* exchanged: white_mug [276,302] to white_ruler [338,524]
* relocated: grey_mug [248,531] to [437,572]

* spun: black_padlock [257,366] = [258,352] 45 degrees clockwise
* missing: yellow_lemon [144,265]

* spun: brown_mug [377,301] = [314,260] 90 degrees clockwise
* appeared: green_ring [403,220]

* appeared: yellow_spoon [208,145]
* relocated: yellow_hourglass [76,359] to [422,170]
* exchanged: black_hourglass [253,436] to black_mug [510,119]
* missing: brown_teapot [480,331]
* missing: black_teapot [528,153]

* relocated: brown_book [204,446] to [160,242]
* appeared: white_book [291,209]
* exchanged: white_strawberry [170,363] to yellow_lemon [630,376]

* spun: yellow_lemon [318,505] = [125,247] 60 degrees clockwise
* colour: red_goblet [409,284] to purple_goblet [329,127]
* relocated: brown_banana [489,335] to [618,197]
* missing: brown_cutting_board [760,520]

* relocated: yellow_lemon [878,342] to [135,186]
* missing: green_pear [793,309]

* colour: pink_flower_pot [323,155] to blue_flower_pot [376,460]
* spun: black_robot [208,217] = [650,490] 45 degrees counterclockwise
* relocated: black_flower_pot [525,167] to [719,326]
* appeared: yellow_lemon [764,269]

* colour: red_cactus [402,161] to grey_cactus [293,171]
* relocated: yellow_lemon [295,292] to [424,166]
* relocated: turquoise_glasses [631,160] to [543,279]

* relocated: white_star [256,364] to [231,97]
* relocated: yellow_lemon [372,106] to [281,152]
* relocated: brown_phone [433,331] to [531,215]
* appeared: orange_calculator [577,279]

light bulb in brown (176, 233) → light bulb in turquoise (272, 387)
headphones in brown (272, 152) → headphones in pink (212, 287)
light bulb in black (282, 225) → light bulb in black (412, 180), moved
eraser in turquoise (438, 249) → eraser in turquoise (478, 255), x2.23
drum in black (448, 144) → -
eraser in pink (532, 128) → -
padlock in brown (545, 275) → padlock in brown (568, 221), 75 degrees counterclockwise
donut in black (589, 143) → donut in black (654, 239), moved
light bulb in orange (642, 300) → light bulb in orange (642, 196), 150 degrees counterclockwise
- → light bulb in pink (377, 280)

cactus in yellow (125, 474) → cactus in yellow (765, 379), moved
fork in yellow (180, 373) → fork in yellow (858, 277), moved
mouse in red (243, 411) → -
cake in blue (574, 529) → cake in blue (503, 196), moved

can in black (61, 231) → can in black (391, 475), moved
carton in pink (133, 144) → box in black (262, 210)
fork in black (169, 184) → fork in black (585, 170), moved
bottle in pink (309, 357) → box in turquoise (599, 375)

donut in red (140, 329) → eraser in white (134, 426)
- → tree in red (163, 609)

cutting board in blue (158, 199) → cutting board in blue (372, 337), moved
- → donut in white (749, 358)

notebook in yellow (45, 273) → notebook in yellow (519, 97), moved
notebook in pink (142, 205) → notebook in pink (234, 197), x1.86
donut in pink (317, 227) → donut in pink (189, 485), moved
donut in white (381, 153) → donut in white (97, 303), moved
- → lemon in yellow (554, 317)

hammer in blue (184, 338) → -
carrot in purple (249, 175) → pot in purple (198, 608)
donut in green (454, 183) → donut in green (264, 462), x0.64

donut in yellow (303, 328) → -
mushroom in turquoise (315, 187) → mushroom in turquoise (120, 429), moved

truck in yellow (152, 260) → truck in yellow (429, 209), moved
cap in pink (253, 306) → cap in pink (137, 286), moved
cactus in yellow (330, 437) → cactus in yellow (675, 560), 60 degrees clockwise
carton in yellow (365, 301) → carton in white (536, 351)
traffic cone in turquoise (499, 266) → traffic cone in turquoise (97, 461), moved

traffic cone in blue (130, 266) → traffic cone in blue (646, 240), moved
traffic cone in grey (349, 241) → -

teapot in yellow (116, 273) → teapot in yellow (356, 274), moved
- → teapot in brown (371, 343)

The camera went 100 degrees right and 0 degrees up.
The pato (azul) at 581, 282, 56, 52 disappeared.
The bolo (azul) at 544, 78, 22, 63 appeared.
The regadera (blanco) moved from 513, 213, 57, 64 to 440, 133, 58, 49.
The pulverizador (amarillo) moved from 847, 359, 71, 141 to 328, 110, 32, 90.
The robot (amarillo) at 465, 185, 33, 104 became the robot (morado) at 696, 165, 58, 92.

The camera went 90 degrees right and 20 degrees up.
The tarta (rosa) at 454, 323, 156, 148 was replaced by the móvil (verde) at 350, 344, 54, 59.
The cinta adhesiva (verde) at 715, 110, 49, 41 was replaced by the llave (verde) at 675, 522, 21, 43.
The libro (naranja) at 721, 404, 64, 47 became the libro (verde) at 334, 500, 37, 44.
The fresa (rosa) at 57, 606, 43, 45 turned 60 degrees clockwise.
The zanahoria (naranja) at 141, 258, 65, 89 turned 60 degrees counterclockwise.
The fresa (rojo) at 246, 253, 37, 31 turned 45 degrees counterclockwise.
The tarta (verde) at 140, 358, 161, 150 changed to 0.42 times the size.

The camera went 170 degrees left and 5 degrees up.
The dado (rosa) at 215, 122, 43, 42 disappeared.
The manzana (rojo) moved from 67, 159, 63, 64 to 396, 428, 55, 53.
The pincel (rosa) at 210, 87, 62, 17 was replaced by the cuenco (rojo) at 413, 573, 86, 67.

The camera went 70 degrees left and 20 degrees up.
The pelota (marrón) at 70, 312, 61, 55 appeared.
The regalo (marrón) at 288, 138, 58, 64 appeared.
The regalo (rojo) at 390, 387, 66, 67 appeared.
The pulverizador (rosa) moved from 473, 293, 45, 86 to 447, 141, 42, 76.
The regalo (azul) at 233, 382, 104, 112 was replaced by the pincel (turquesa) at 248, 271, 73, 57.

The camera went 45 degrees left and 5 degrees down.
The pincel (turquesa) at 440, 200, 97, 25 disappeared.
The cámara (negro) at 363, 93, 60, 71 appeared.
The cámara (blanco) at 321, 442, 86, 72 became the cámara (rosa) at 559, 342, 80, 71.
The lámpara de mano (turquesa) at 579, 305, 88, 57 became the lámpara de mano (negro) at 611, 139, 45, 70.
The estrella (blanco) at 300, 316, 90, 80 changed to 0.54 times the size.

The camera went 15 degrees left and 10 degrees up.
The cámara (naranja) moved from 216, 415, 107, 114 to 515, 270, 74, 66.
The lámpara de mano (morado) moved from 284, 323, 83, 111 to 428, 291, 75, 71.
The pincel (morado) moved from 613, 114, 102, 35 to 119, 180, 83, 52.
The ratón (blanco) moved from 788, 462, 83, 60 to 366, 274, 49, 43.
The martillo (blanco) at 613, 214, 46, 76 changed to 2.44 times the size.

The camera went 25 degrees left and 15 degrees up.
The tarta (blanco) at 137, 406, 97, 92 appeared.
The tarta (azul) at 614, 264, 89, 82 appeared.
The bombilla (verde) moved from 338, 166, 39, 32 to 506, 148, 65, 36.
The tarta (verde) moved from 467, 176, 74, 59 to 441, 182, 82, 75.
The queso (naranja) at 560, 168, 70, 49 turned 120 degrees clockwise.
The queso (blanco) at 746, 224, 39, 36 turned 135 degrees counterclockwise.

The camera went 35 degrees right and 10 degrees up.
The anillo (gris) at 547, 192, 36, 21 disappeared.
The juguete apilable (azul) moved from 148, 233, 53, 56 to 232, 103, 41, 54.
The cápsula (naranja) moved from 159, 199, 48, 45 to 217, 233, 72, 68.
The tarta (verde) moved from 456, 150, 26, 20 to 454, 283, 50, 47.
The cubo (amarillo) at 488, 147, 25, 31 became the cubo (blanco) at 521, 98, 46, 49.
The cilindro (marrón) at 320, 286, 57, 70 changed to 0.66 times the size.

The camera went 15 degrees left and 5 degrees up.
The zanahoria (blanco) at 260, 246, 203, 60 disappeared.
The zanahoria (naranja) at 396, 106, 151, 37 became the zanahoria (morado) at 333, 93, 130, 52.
·····
Reproduce verbatim only the segment of the listing bounded by the line containing "padlock in brown (545, 275)" and the line containing "light bulb in orange (642, 300)", with both boundary lines included.

§ FINAL ANSWER
padlock in brown (545, 275) → padlock in brown (568, 221), 75 degrees counterclockwise
donut in black (589, 143) → donut in black (654, 239), moved
light bulb in orange (642, 300) → light bulb in orange (642, 196), 150 degrees counterclockwise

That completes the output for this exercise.